(Extracted records Opens)

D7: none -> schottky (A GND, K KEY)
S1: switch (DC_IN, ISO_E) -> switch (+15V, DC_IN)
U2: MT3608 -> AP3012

(Extracted records Closes)
(Extracted records Opens)

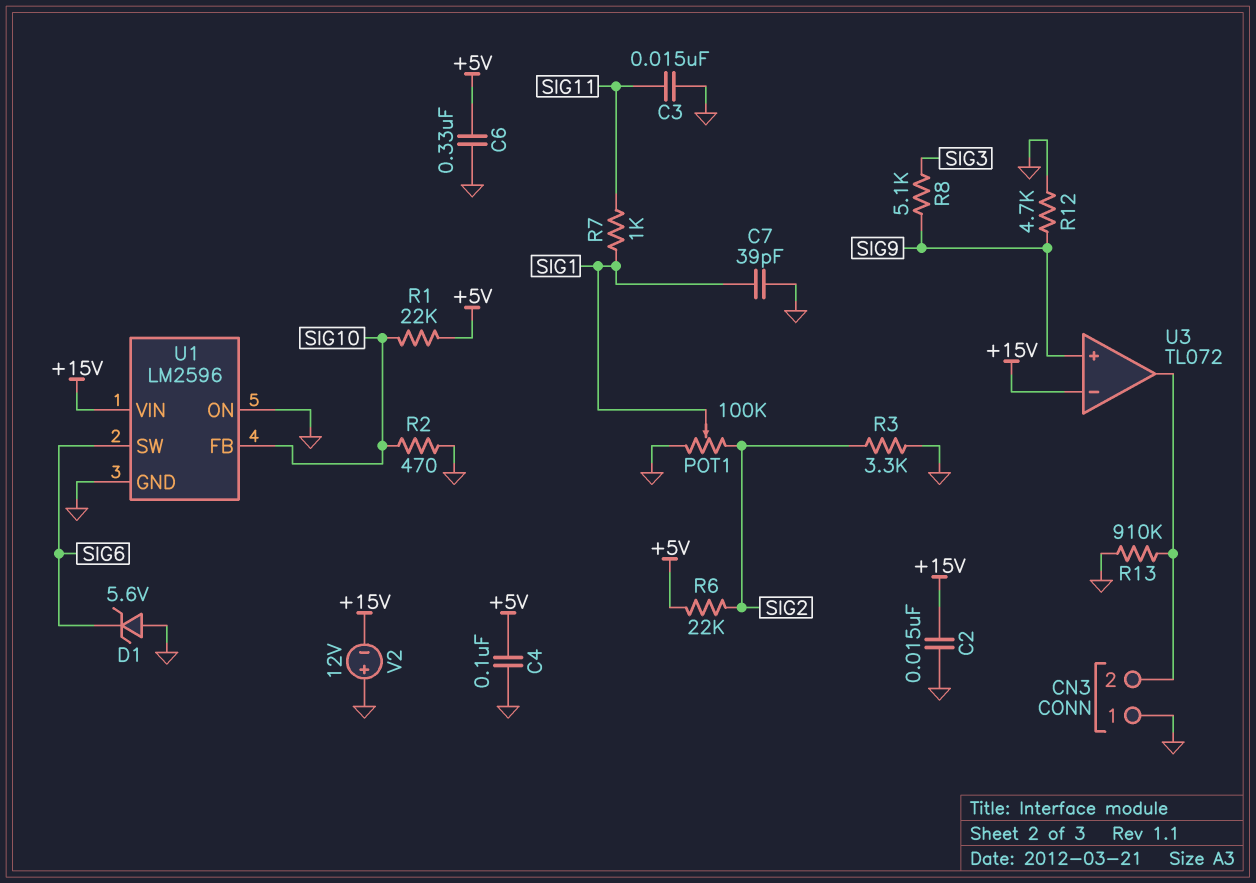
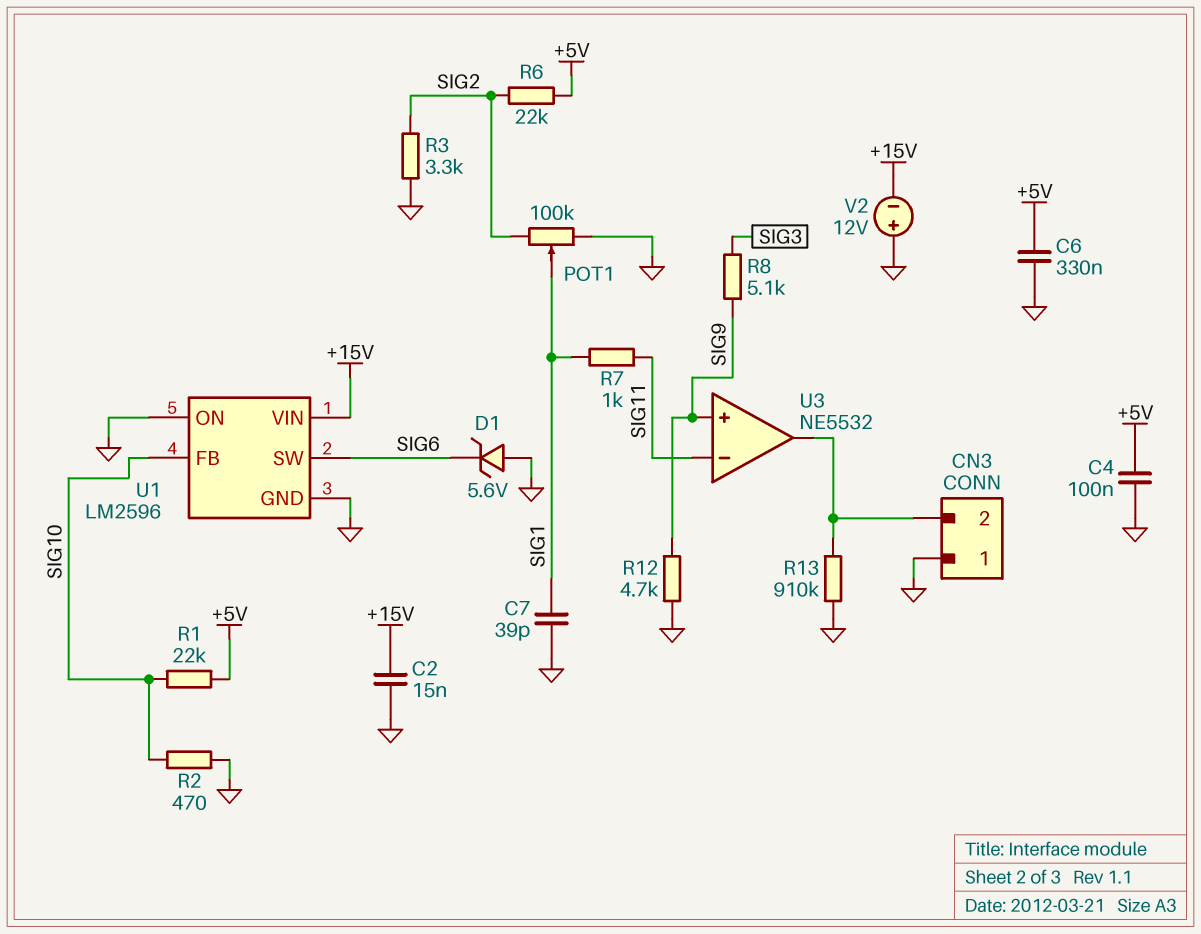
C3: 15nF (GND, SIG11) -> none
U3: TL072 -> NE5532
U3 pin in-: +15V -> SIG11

(Extracted records Closes)
(Extracted records Opens)

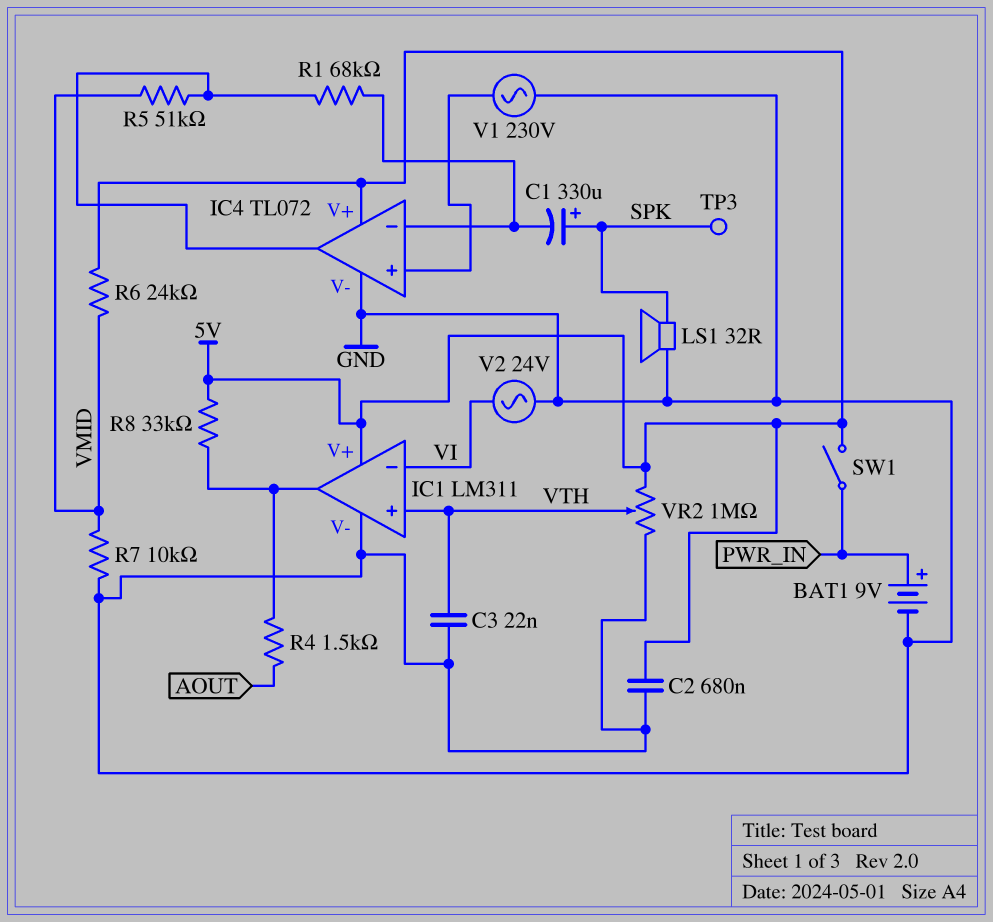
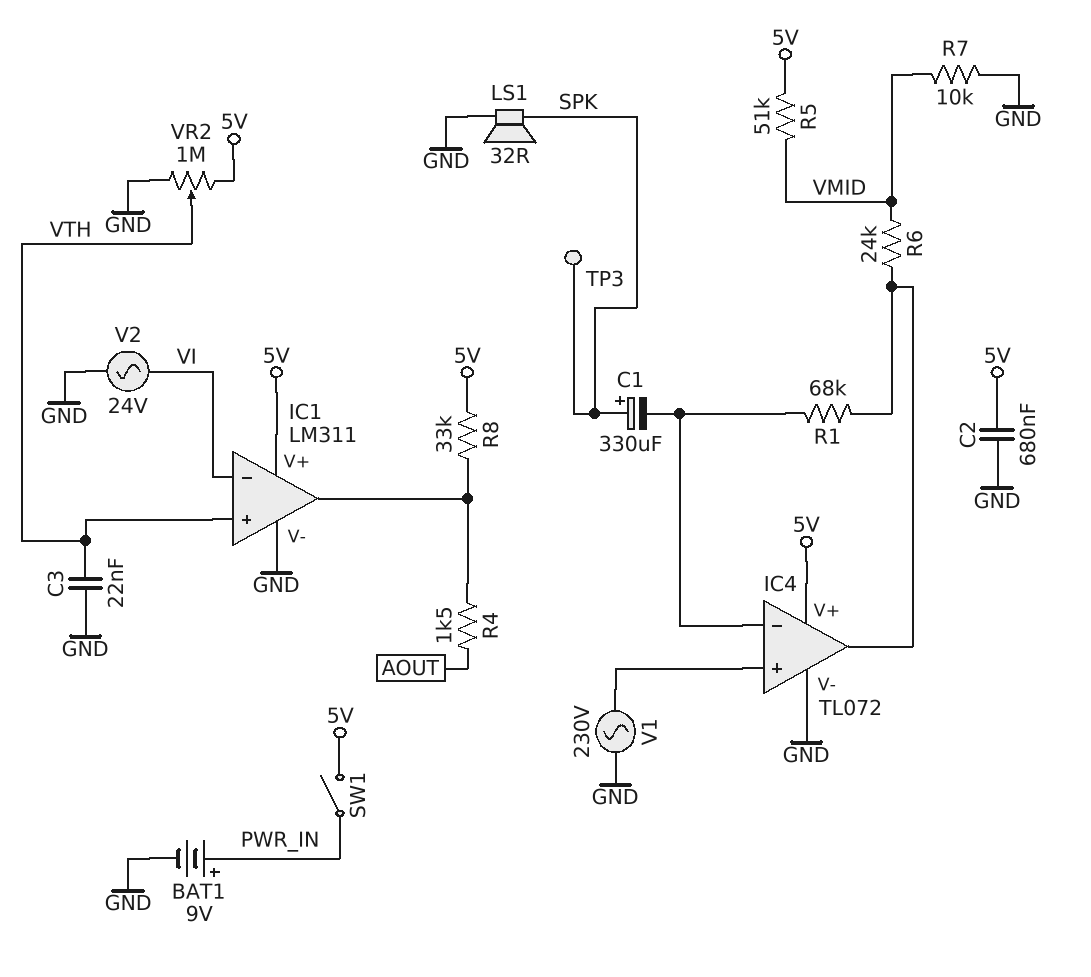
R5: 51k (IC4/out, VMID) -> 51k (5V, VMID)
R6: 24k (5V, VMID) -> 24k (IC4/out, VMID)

(Extracted records Closes)

## Instructions to follow
For this exercise, please output exactly the lines above starting at the line with "D7: none -> schottky (A GND, K KEY)" and ending at the line with "U2: MT3608 -> AP3012", ends included.

## Solution below
D7: none -> schottky (A GND, K KEY)
S1: switch (DC_IN, ISO_E) -> switch (+15V, DC_IN)
U2: MT3608 -> AP3012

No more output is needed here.